### What to do
Return the data below exactly as given, except for the images.

--- Data section Enclosed Below ---

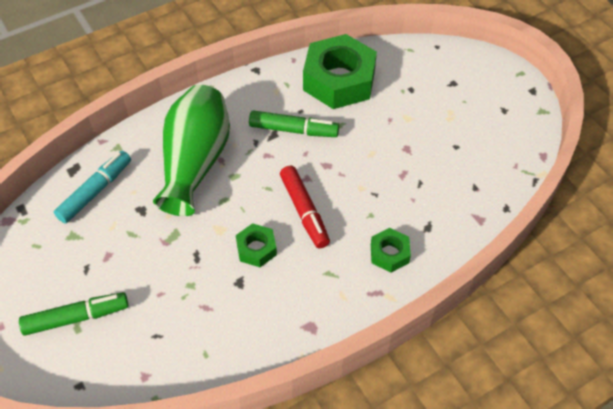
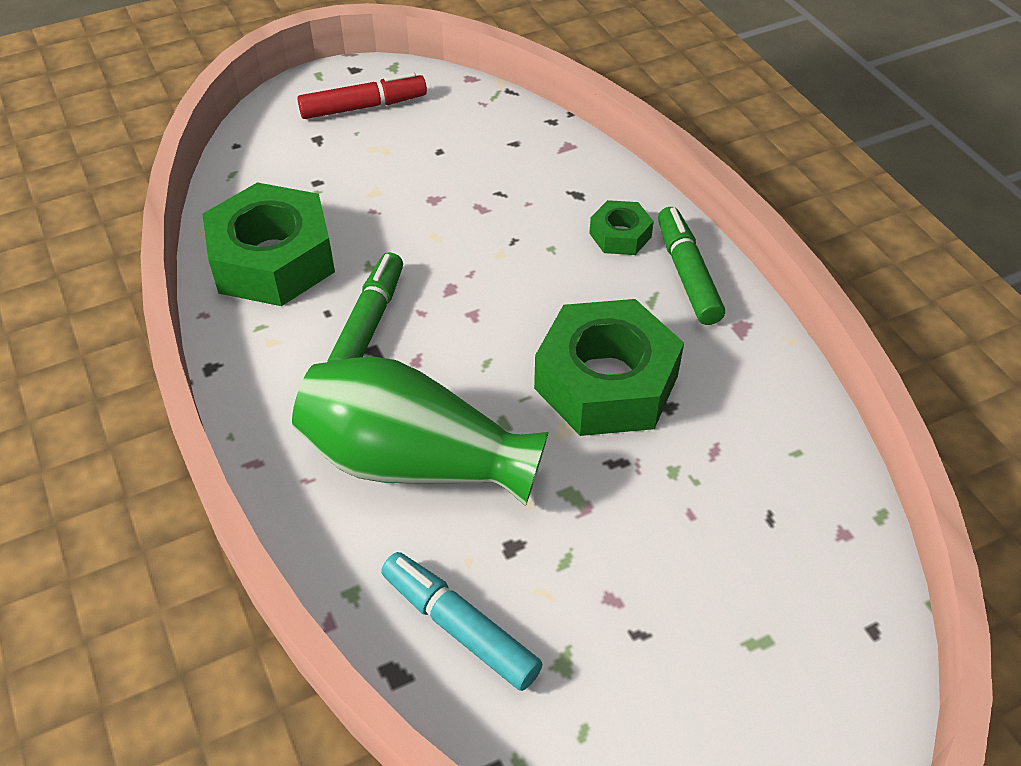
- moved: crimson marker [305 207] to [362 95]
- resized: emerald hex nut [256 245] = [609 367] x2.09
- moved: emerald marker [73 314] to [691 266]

--- End of Enclosed Data section ---

### Finished exercise
- moved: crimson marker [305 207] to [362 95]
- resized: emerald hex nut [256 245] = [609 367] x2.09
- moved: emerald marker [73 314] to [691 266]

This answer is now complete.